**Material provided**
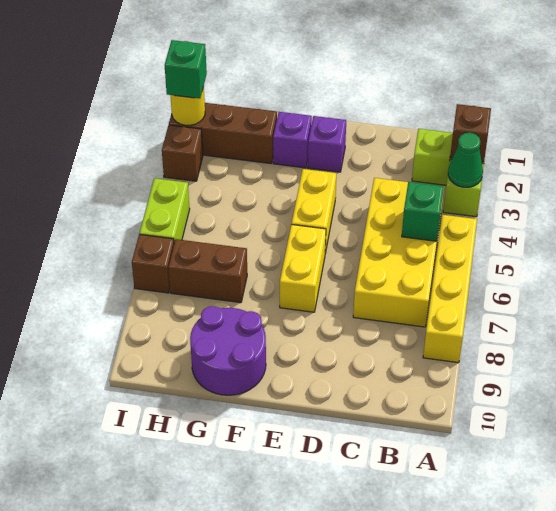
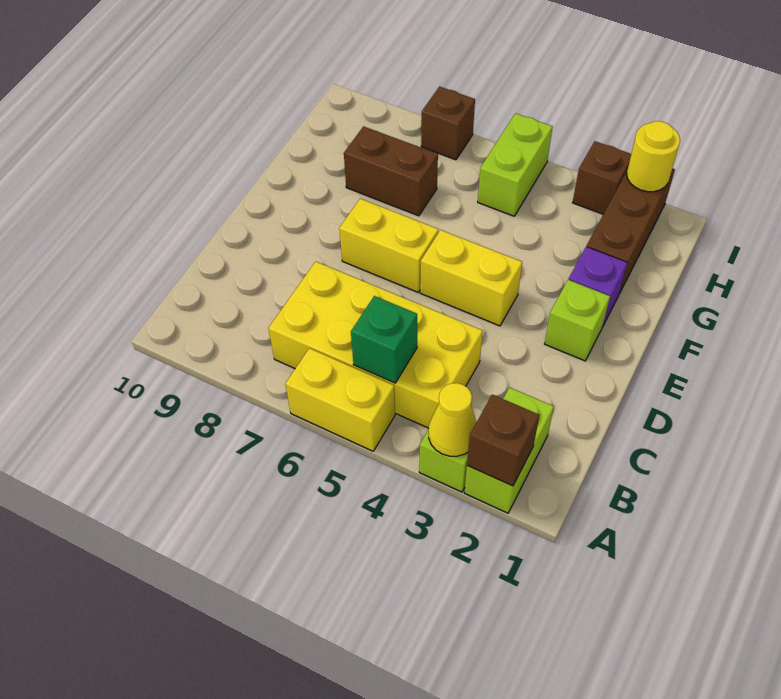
green cone A3 level 2 -> yellow cone A3 level 2
yellow brick A5:A8 level 1 -> yellow brick A5:A6 level 1
purple brick E2 level 1 -> lime brick E2 level 1
purple round brick F9:G10 level 1 -> none
brown brick G7:H7 level 1 -> brown brick G7:G8 level 1
green brick I2 level 3 -> none
lime brick I5:I6 level 1 -> lime brick H5:I5 level 1

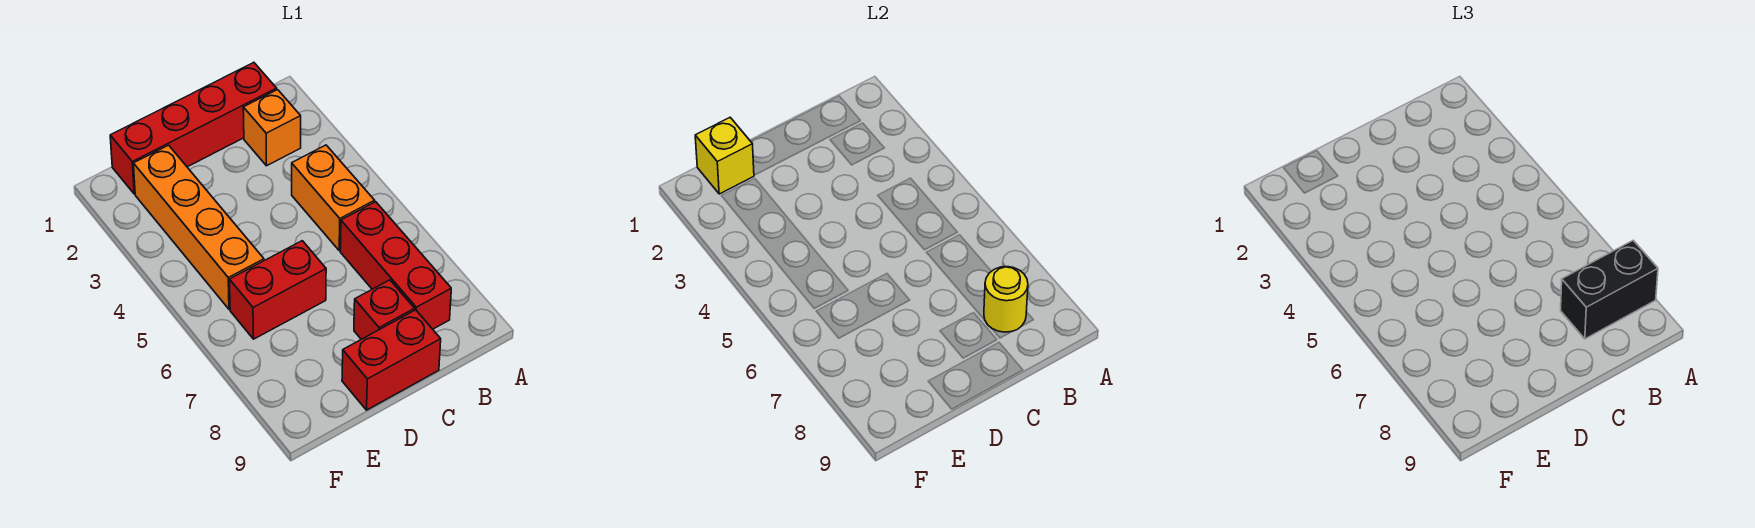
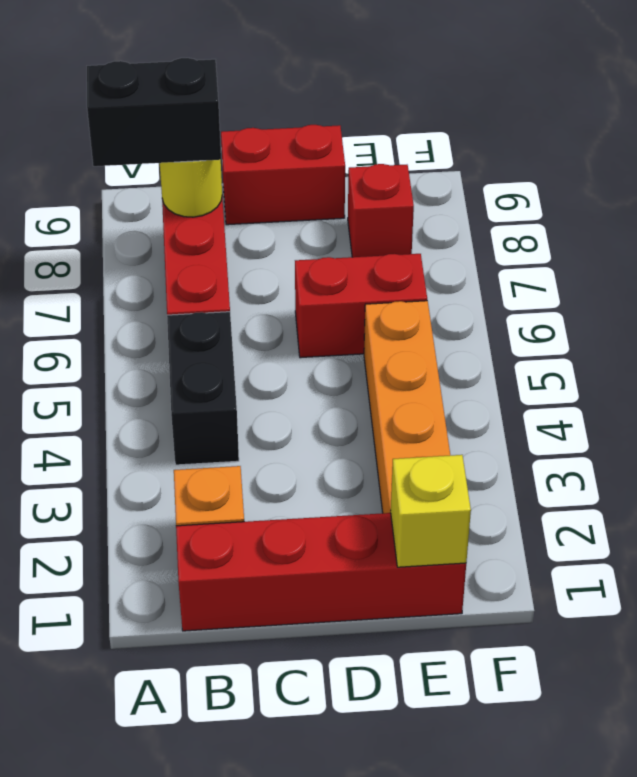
orange brick B4:B5 level 1 -> black brick B4:B5 level 1
red brick C8 level 1 -> red brick E8 level 1

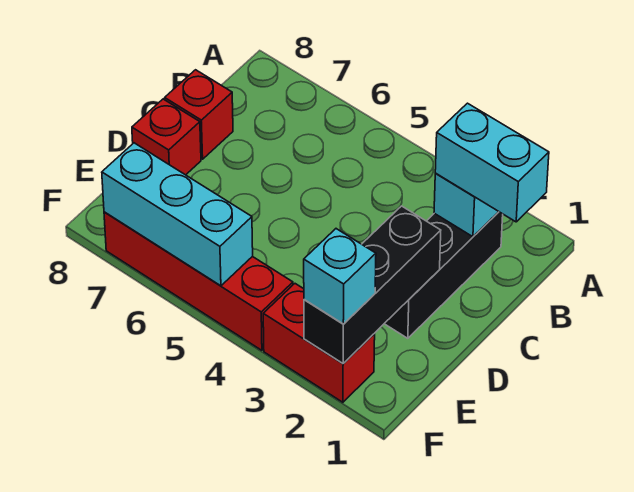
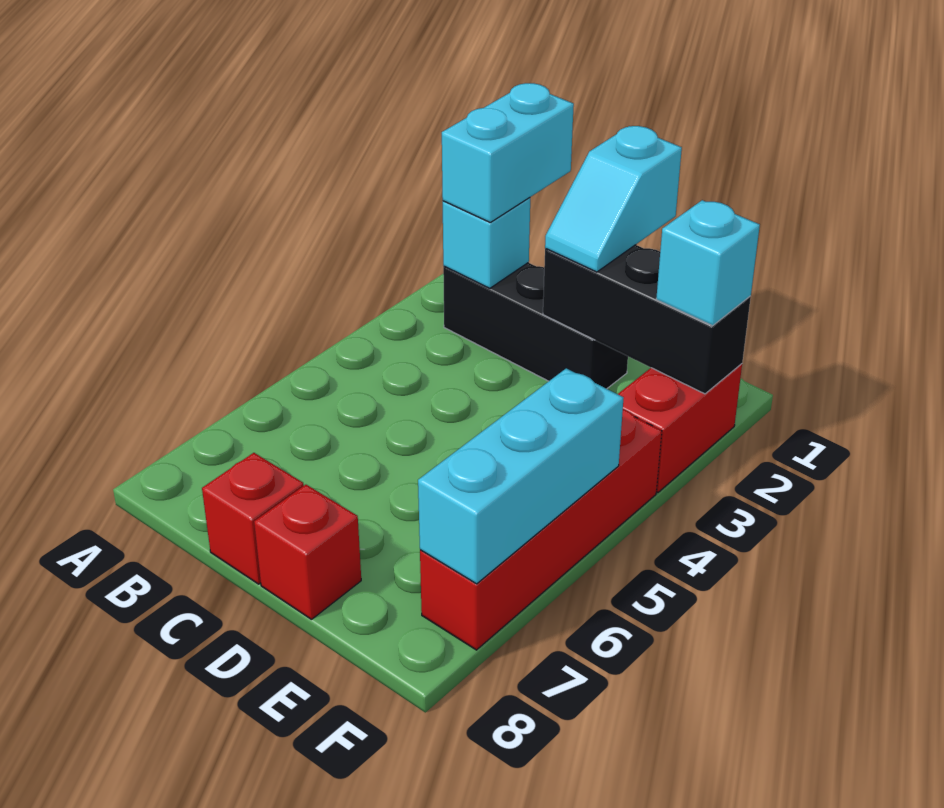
none -> cyan slope D1:D2 level 3 top 1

**Assigned task**
Give again, word for word, the line that contains "green brick I2 level 3 -> none" and every line after it through the end of the entries; omit the pictures.

**The answer**
green brick I2 level 3 -> none
lime brick I5:I6 level 1 -> lime brick H5:I5 level 1

orange brick B4:B5 level 1 -> black brick B4:B5 level 1
red brick C8 level 1 -> red brick E8 level 1

none -> cyan slope D1:D2 level 3 top 1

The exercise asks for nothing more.